**Task directions**
Word for word, retype every line of the data.

++++ Data

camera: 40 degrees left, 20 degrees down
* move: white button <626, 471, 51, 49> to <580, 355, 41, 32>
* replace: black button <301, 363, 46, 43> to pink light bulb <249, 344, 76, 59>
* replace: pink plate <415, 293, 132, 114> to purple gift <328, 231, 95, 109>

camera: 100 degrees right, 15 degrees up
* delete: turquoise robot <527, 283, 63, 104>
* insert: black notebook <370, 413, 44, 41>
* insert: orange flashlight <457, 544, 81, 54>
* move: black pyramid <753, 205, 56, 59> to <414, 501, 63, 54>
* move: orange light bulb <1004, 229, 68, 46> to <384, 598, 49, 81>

++++++++

**Response area**
camera: 40 degrees left, 20 degrees down
* move: white button <626, 471, 51, 49> to <580, 355, 41, 32>
* replace: black button <301, 363, 46, 43> to pink light bulb <249, 344, 76, 59>
* replace: pink plate <415, 293, 132, 114> to purple gift <328, 231, 95, 109>

camera: 100 degrees right, 15 degrees up
* delete: turquoise robot <527, 283, 63, 104>
* insert: black notebook <370, 413, 44, 41>
* insert: orange flashlight <457, 544, 81, 54>
* move: black pyramid <753, 205, 56, 59> to <414, 501, 63, 54>
* move: orange light bulb <1004, 229, 68, 46> to <384, 598, 49, 81>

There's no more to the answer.